=== Materials provided ===
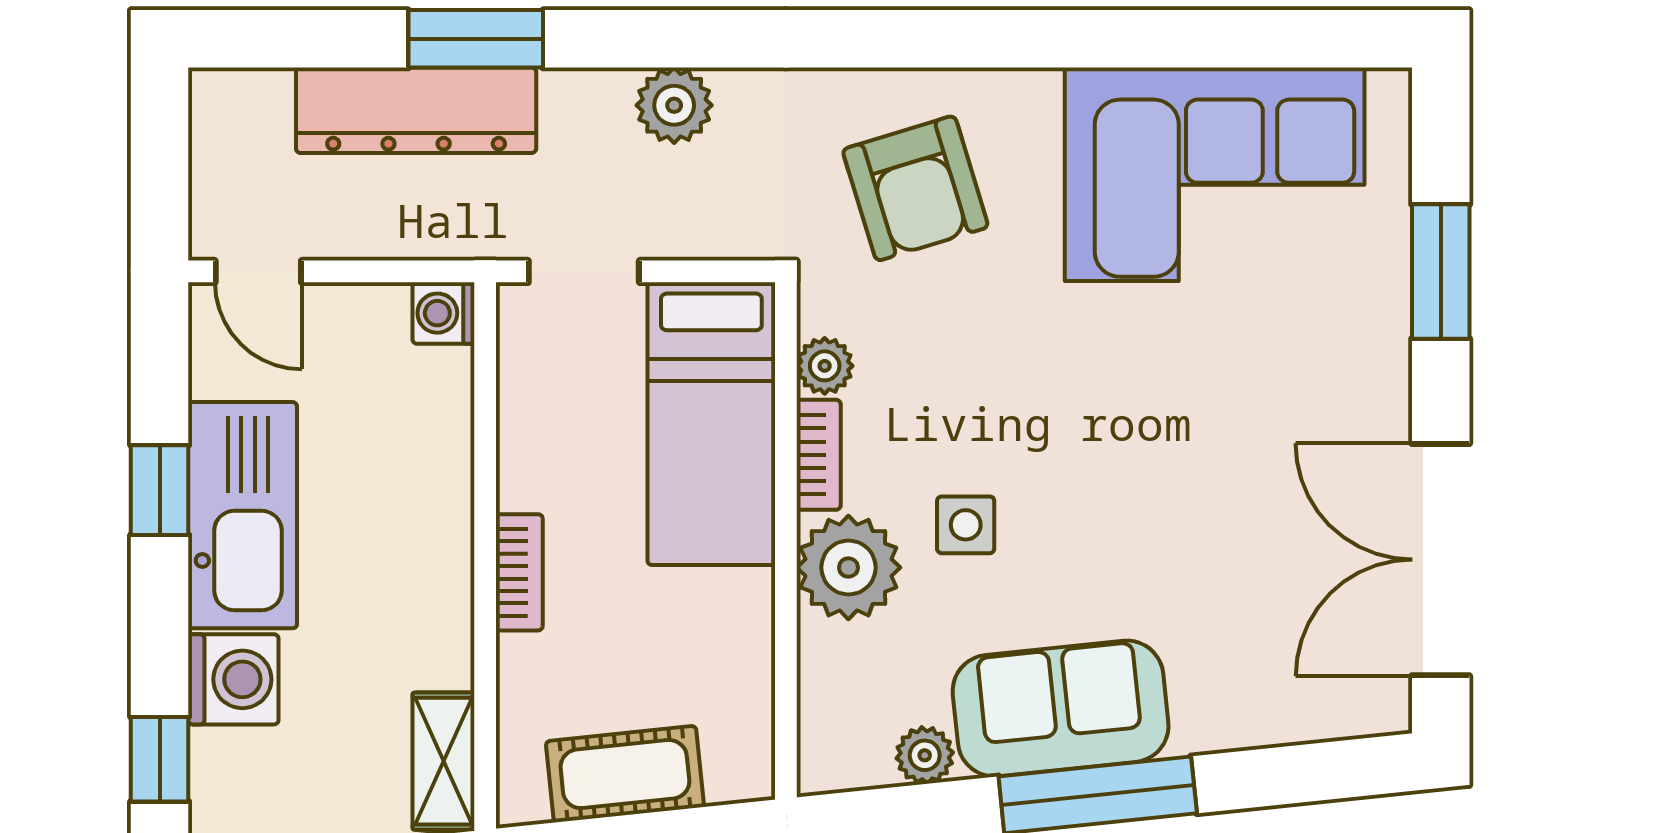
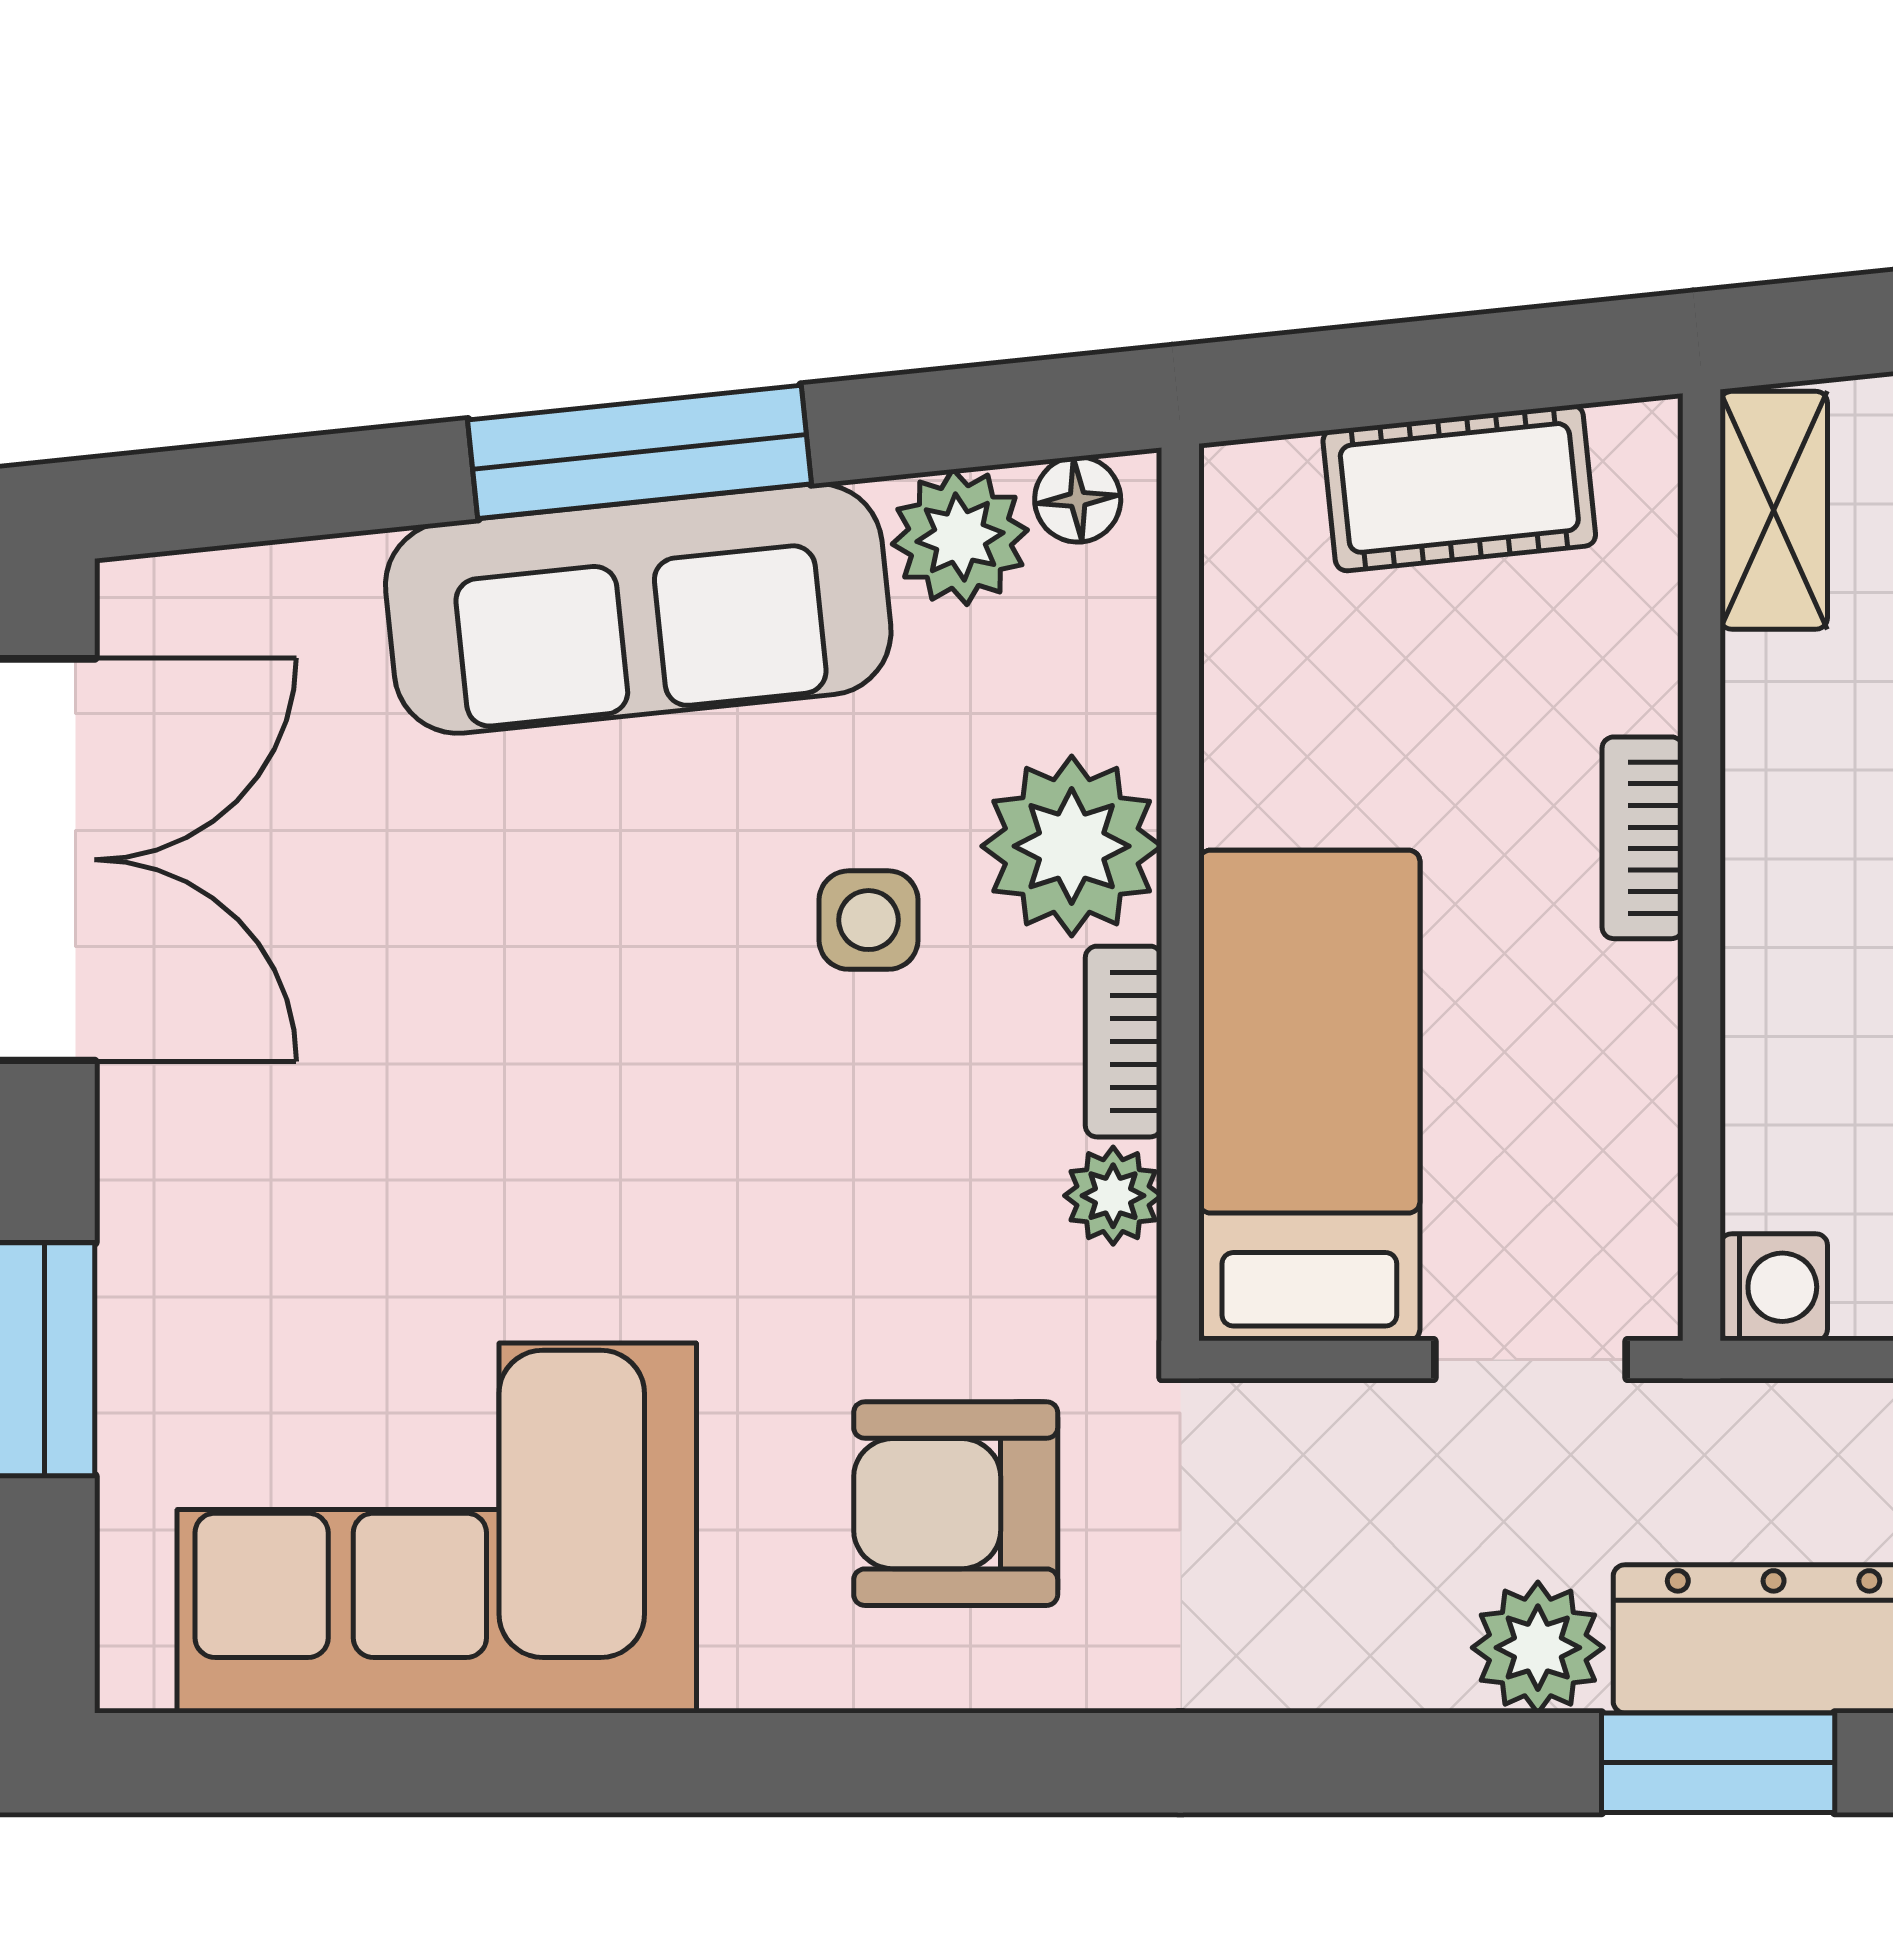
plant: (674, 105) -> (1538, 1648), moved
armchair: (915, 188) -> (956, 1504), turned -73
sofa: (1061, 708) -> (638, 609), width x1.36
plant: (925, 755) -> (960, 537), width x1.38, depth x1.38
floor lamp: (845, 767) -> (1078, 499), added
===
> **Work to complete**
Search the data for "sofa: (1061, 708) -> (638, 609), width x1.36". Beginning with that line, set down every line through the last exactly.

> **Result below**
sofa: (1061, 708) -> (638, 609), width x1.36
plant: (925, 755) -> (960, 537), width x1.38, depth x1.38
floor lamp: (845, 767) -> (1078, 499), added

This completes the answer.